Aim of the exercise
The full listing must be reproduced exactly as given.

Given information

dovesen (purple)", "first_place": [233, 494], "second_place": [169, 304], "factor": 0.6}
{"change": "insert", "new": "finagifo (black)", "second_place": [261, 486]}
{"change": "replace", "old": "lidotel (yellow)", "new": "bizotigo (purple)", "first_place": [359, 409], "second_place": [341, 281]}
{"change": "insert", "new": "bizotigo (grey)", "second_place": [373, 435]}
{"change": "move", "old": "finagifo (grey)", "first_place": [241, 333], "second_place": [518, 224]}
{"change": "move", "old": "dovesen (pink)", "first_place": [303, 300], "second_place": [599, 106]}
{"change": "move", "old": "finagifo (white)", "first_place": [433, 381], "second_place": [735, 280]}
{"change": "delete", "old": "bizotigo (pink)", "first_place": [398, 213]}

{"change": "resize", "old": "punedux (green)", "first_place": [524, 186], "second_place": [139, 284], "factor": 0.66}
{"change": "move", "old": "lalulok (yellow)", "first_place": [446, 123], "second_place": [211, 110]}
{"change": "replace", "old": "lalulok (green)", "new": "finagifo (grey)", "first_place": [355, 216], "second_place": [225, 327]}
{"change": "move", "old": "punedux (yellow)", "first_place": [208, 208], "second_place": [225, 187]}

Result of this task
dovesen (purple)", "first_place": [233, 494], "second_place": [169, 304], "factor": 0.6}
{"change": "insert", "new": "finagifo (black)", "second_place": [261, 486]}
{"change": "replace", "old": "lidotel (yellow)", "new": "bizotigo (purple)", "first_place": [359, 409], "second_place": [341, 281]}
{"change": "insert", "new": "bizotigo (grey)", "second_place": [373, 435]}
{"change": "move", "old": "finagifo (grey)", "first_place": [241, 333], "second_place": [518, 224]}
{"change": "move", "old": "dovesen (pink)", "first_place": [303, 300], "second_place": [599, 106]}
{"change": "move", "old": "finagifo (white)", "first_place": [433, 381], "second_place": [735, 280]}
{"change": "delete", "old": "bizotigo (pink)", "first_place": [398, 213]}

{"change": "resize", "old": "punedux (green)", "first_place": [524, 186], "second_place": [139, 284], "factor": 0.66}
{"change": "move", "old": "lalulok (yellow)", "first_place": [446, 123], "second_place": [211, 110]}
{"change": "replace", "old": "lalulok (green)", "new": "finagifo (grey)", "first_place": [355, 216], "second_place": [225, 327]}
{"change": "move", "old": "punedux (yellow)", "first_place": [208, 208], "second_place": [225, 187]}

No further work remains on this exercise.